What this task involves
Every line of the records below that holds the word "yellow" belongs in the answer.

Material for the task
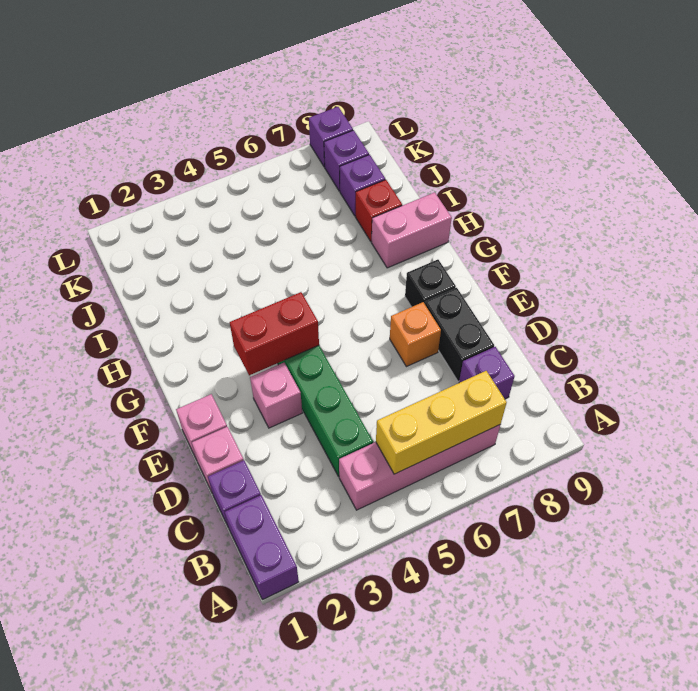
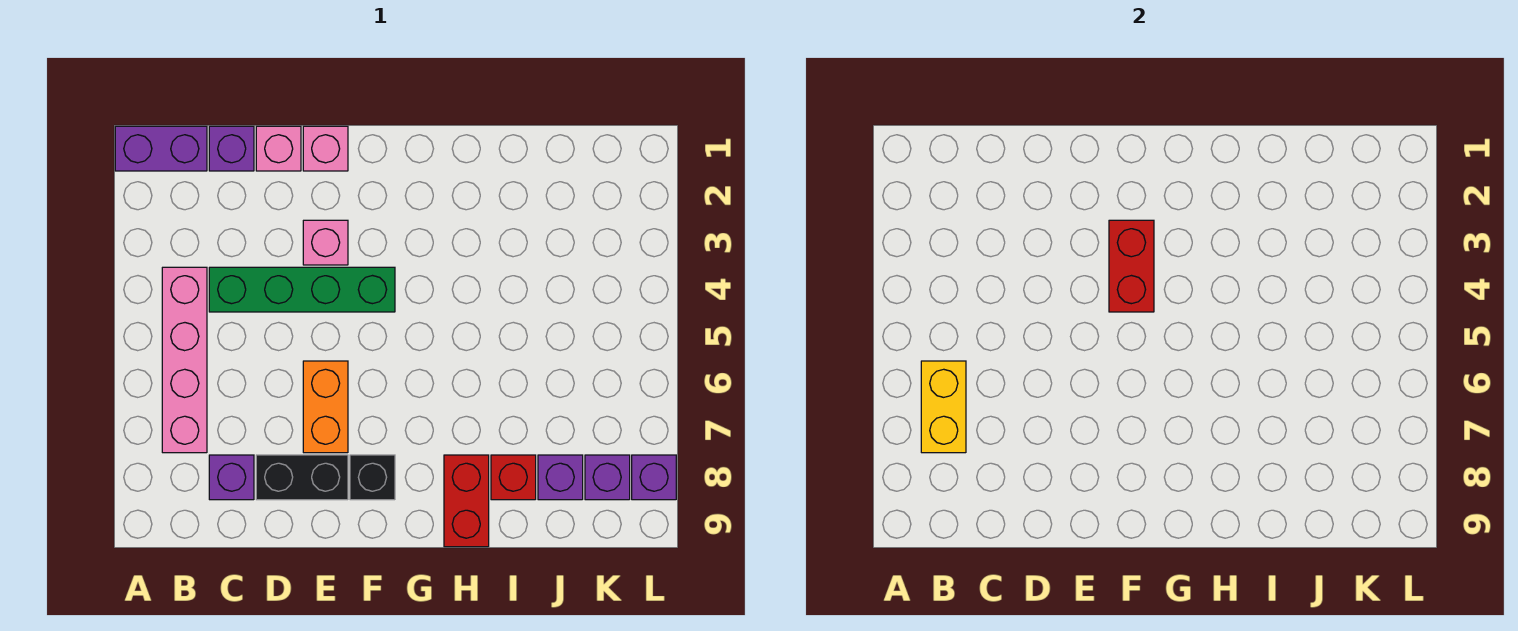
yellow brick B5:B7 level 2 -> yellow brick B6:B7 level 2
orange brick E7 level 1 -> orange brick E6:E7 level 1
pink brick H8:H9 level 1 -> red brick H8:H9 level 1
* * *
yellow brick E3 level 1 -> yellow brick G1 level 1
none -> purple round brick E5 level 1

Solution
yellow brick B5:B7 level 2 -> yellow brick B6:B7 level 2
yellow brick E3 level 1 -> yellow brick G1 level 1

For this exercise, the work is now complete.